WORK ITEM: Searching the material below, find each line that includes the word "dumbbell", and copy it.

AVAILABLE DATA:
_ _ _ _ _ _ _

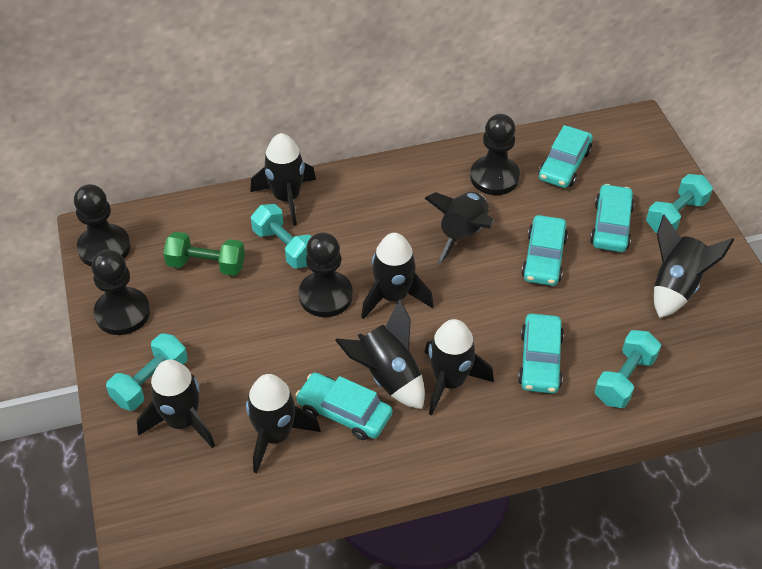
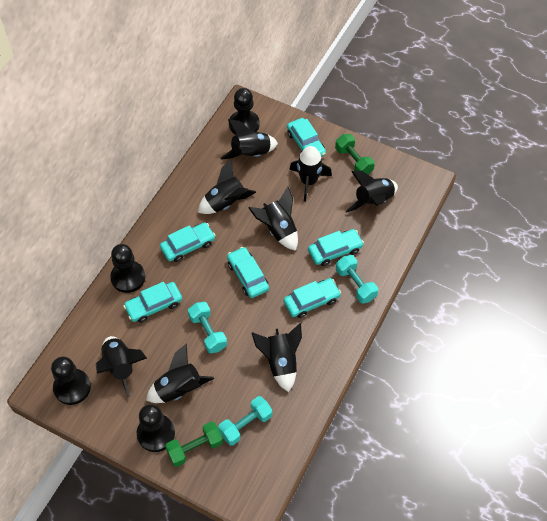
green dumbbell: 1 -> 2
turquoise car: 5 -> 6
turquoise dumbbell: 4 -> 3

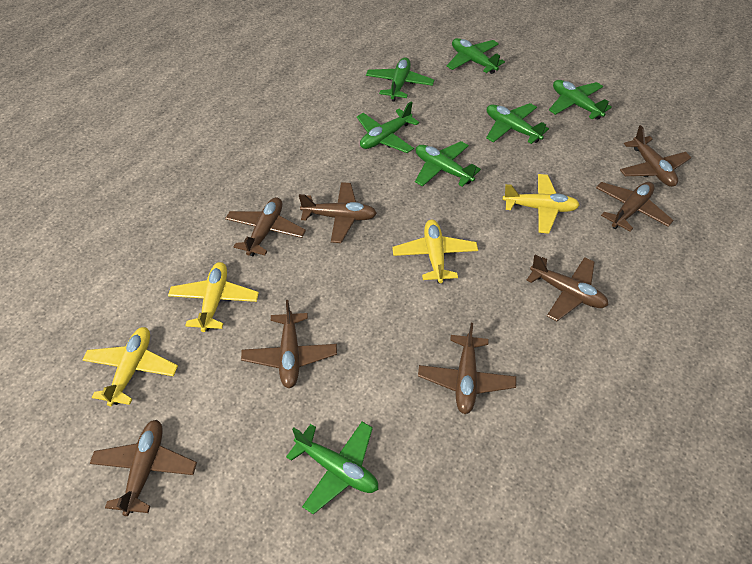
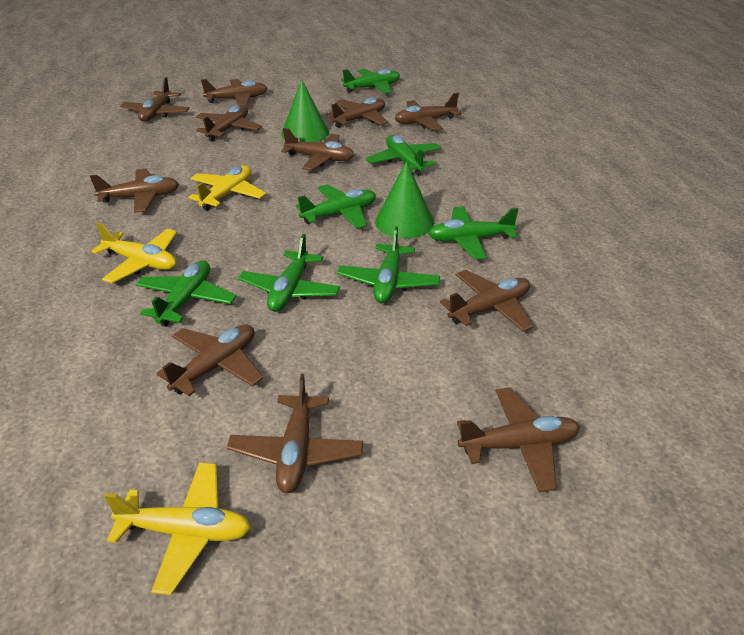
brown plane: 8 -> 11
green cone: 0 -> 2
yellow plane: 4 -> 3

_ _ _ _ _ _ _

EXERCISE ANSWER:
green dumbbell: 1 -> 2
turquoise dumbbell: 4 -> 3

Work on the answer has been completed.